## AIM OF THE TASK:
Drop the pictures, then extract the listing word for word.

## GIVEN DATA:
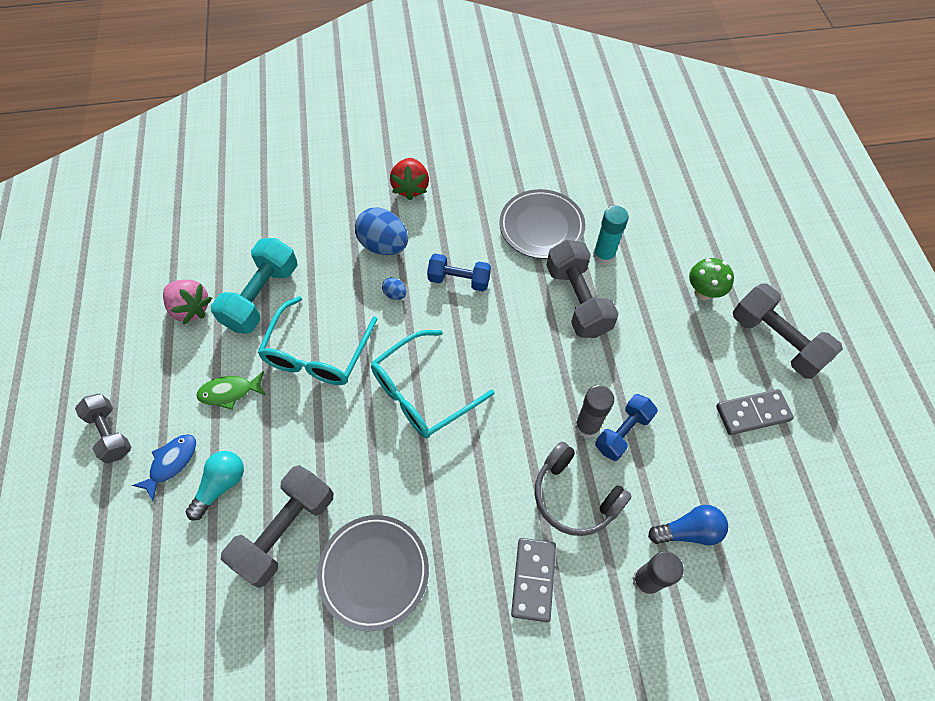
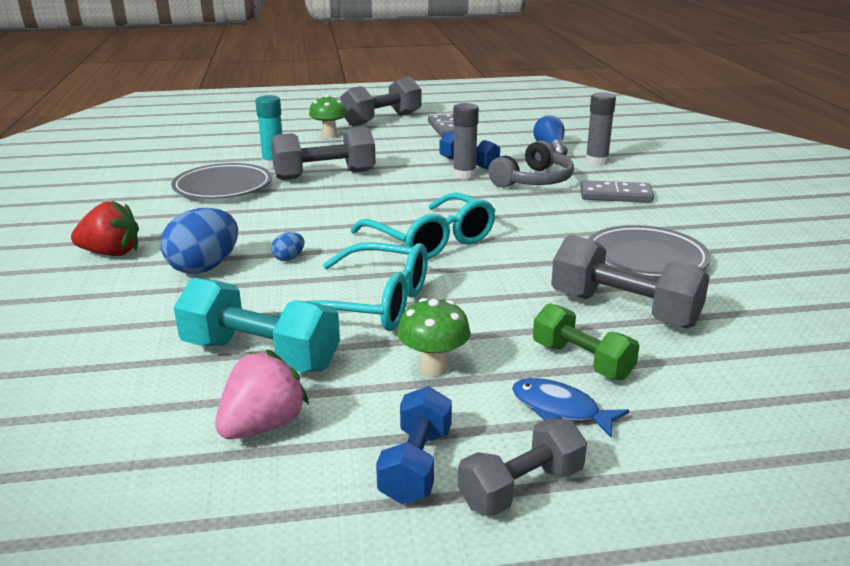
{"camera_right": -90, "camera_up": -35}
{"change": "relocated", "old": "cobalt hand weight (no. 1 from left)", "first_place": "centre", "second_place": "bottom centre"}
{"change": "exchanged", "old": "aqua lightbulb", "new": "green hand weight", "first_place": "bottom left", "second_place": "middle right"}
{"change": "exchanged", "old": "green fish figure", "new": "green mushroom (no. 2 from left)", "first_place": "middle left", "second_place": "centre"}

## ANSWER FOR THIS EXERCISE:
{"camera_right": -90, "camera_up": -35}
{"change": "relocated", "old": "cobalt hand weight (no. 1 from left)", "first_place": "centre", "second_place": "bottom centre"}
{"change": "exchanged", "old": "aqua lightbulb", "new": "green hand weight", "first_place": "bottom left", "second_place": "middle right"}
{"change": "exchanged", "old": "green fish figure", "new": "green mushroom (no. 2 from left)", "first_place": "middle left", "second_place": "centre"}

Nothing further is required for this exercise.